**Exercise aim**
Below are the entries. Transcribe exactly the lines from the one with "45 degrees counterclockwise" through the one with "to [236 154]", ends included, and leave out all others.
================
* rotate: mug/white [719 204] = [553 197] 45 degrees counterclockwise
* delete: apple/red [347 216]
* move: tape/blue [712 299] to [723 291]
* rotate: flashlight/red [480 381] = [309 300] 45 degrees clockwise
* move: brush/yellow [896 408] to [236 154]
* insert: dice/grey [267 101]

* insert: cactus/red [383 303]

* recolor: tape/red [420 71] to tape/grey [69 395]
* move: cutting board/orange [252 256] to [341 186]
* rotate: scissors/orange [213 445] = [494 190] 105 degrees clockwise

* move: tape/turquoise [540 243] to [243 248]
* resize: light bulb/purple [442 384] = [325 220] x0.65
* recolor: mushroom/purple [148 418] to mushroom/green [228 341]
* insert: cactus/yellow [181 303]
================
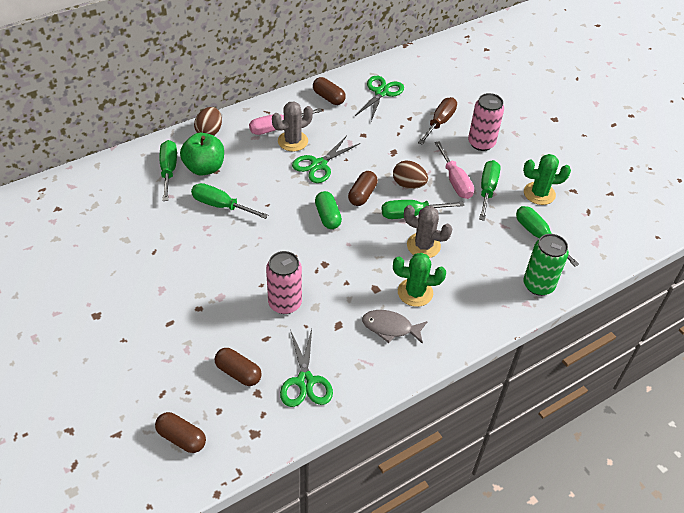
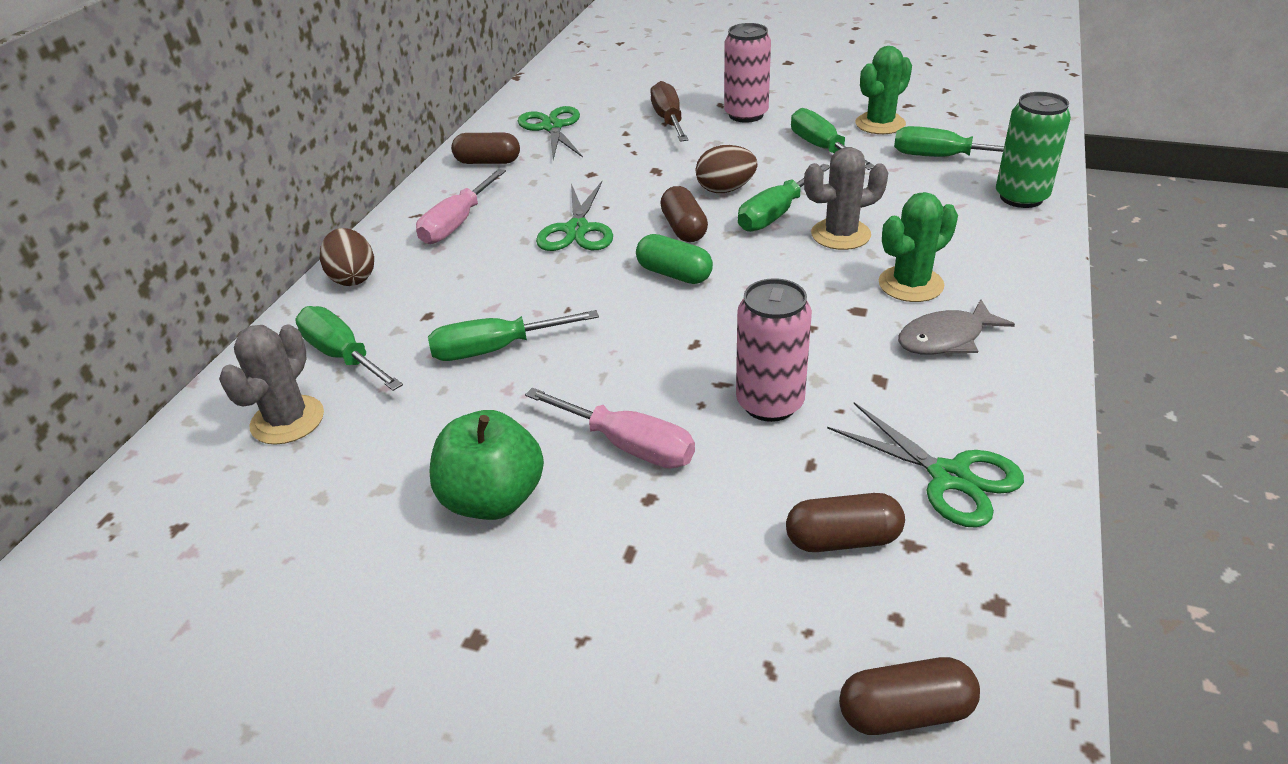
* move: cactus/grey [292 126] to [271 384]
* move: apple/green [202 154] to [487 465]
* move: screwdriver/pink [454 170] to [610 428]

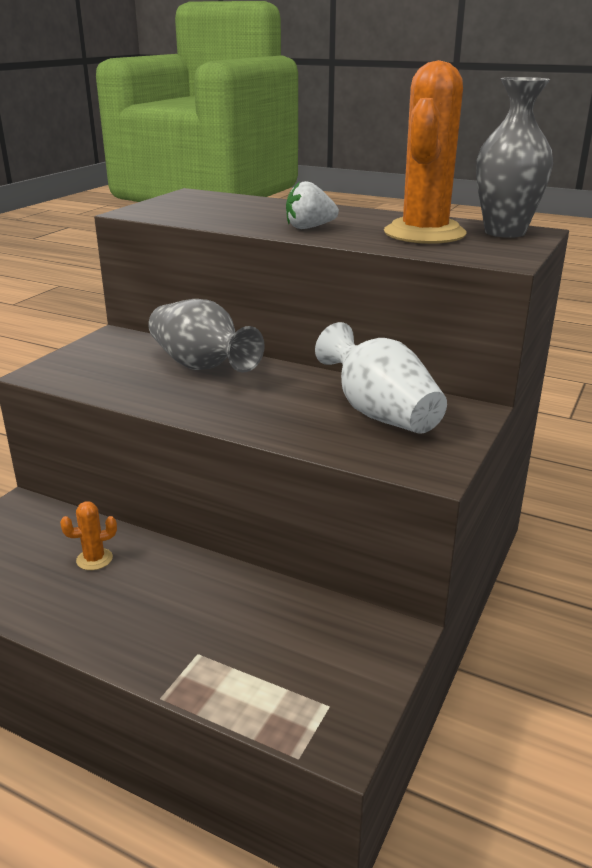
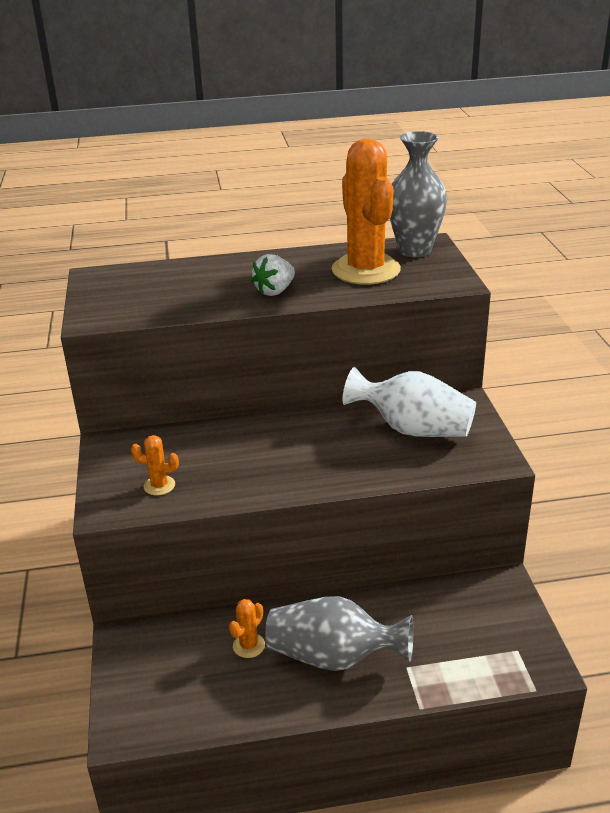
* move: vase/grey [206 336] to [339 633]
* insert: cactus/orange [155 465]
================
**Result**
* rotate: mug/white [719 204] = [553 197] 45 degrees counterclockwise
* delete: apple/red [347 216]
* move: tape/blue [712 299] to [723 291]
* rotate: flashlight/red [480 381] = [309 300] 45 degrees clockwise
* move: brush/yellow [896 408] to [236 154]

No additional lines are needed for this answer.